### What you should do
Report, from the records below, every line where the word "light" appears.

### Record set

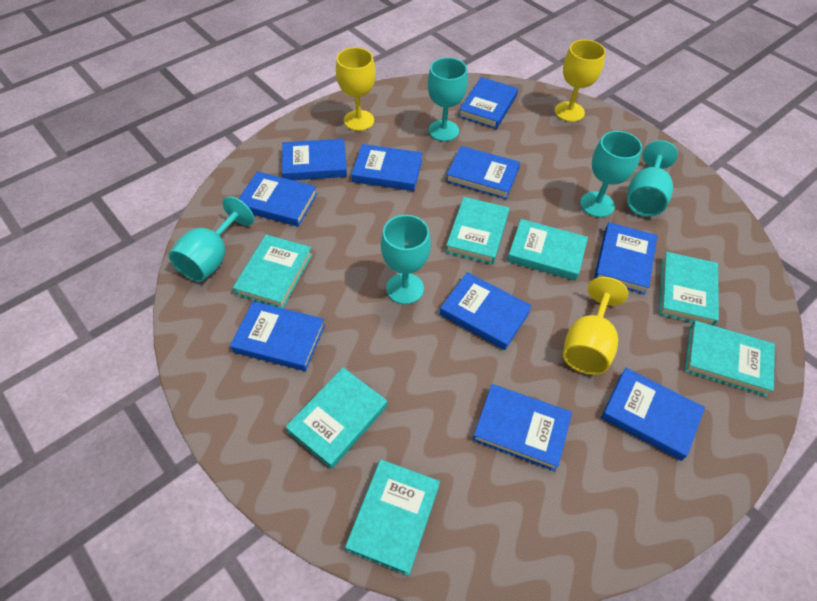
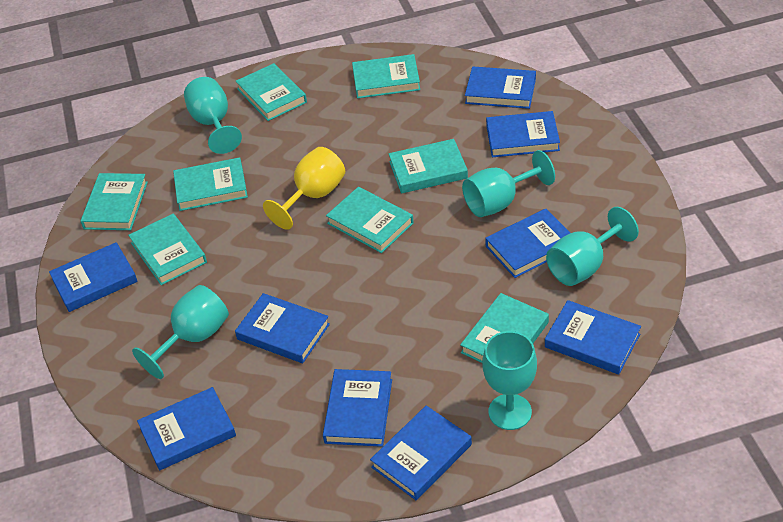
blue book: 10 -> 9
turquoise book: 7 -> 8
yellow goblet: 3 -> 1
---
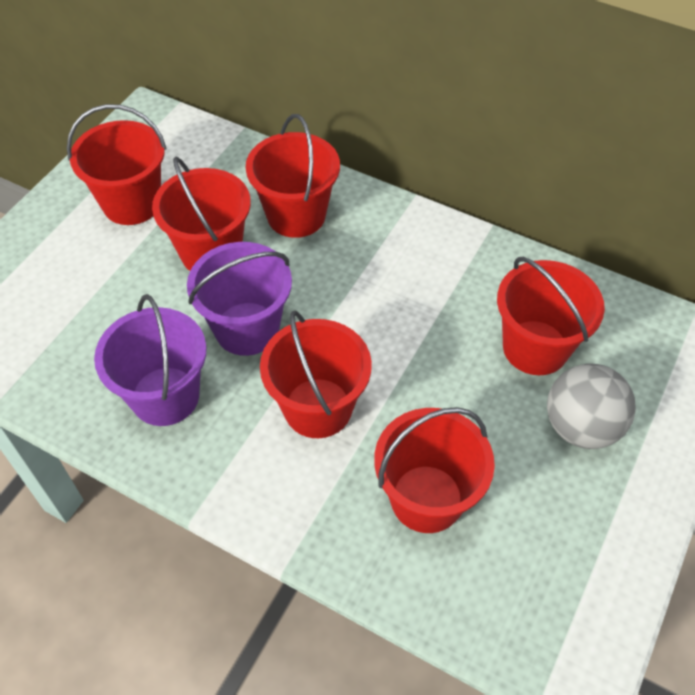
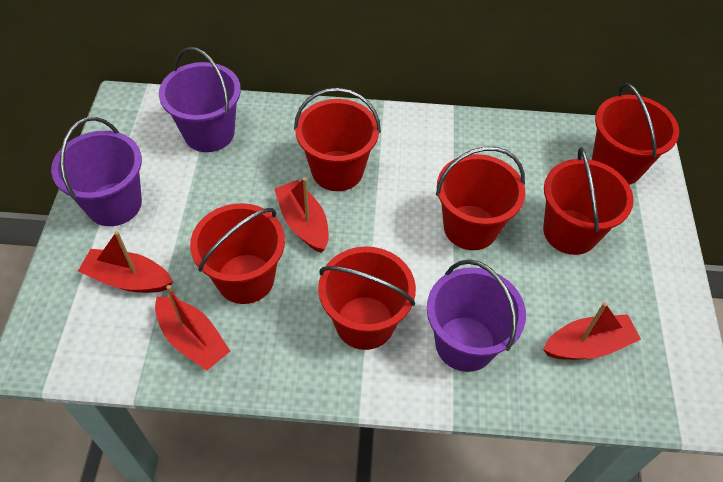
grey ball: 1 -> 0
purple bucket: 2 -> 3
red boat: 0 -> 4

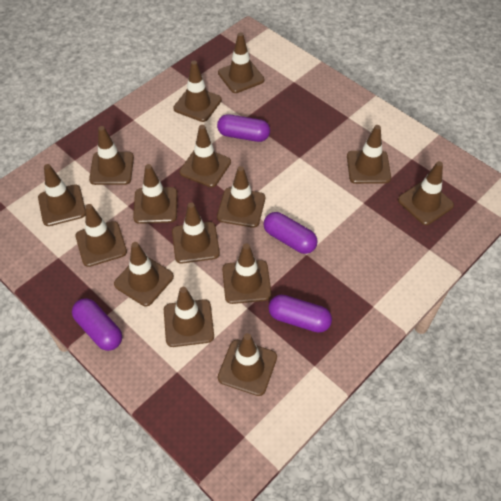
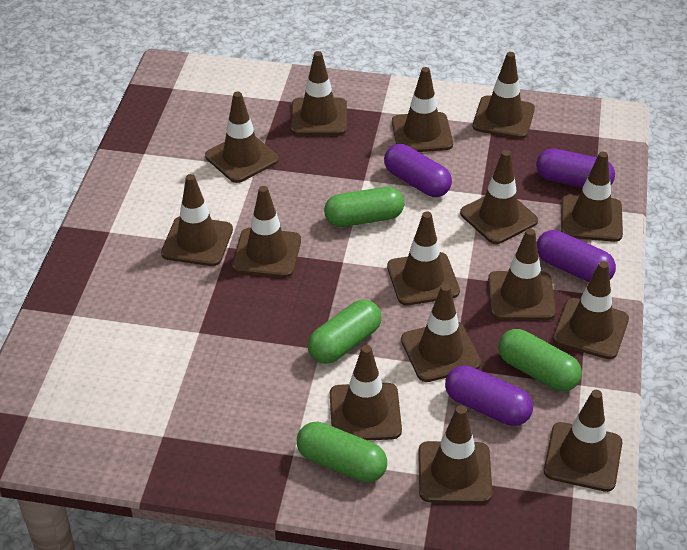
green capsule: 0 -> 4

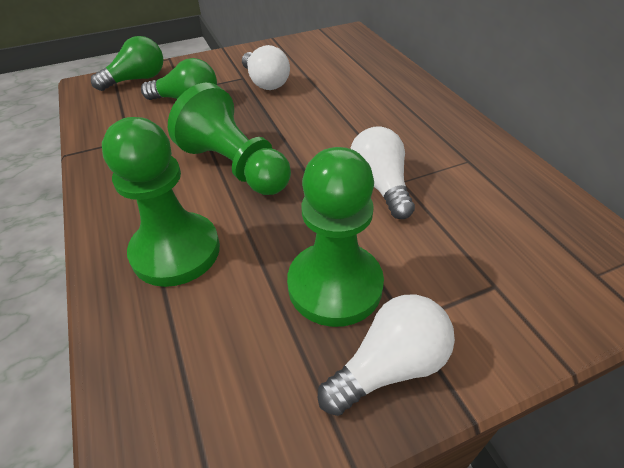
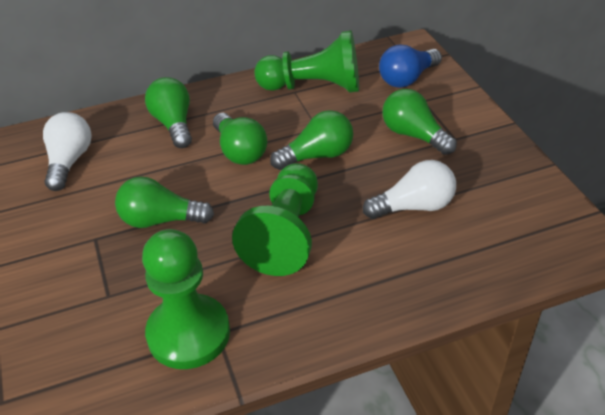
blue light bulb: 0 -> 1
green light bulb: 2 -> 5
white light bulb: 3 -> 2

### Output of the exercise
blue light bulb: 0 -> 1
green light bulb: 2 -> 5
white light bulb: 3 -> 2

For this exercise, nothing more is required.